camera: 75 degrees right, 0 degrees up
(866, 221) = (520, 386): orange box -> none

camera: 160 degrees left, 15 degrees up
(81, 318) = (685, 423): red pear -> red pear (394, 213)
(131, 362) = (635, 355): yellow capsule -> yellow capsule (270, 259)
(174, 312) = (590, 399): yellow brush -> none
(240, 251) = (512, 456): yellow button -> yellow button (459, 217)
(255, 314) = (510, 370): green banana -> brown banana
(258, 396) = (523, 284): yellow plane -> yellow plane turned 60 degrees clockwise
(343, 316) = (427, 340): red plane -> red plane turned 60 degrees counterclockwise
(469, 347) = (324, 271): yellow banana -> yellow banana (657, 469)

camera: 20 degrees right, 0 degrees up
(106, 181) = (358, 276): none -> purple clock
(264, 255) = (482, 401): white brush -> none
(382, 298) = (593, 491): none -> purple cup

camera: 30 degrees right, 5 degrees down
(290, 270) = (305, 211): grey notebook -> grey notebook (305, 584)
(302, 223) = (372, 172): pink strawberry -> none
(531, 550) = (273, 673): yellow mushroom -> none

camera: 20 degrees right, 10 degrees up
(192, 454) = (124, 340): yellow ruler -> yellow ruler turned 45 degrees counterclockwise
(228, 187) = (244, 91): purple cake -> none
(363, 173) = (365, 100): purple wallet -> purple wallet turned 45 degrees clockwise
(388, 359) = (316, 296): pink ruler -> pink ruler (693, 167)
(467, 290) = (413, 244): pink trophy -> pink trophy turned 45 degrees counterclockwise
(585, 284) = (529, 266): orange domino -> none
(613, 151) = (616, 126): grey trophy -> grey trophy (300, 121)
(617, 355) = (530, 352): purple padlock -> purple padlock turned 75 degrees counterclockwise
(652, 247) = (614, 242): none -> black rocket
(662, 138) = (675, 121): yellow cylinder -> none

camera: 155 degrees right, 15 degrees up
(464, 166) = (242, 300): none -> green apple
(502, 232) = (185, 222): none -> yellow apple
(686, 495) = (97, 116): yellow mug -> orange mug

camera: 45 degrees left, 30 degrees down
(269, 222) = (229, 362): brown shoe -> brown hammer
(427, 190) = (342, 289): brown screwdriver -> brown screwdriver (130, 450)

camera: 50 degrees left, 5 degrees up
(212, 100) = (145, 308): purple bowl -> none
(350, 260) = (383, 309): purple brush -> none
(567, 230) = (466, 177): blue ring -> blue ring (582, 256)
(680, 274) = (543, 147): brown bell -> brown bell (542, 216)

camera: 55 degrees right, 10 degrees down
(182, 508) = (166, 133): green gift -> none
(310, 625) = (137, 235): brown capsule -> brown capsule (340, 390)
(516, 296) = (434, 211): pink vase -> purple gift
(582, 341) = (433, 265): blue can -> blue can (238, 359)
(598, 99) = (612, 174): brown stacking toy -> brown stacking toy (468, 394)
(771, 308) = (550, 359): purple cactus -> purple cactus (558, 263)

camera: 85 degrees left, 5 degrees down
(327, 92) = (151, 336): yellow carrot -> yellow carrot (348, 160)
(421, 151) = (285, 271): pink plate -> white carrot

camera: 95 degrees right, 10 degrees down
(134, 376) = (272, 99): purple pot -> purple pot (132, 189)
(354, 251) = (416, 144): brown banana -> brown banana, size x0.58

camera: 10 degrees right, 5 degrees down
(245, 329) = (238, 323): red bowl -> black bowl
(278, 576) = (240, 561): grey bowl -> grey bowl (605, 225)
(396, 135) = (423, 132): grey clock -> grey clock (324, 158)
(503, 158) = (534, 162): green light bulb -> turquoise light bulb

TASK STATEMENT: In the data above, copy every line where the string "orange" appears.

SOLUTION TO THE PROBLEM:
(866, 221) = (520, 386): orange box -> none
(585, 284) = (529, 266): orange domino -> none
(686, 495) = (97, 116): yellow mug -> orange mug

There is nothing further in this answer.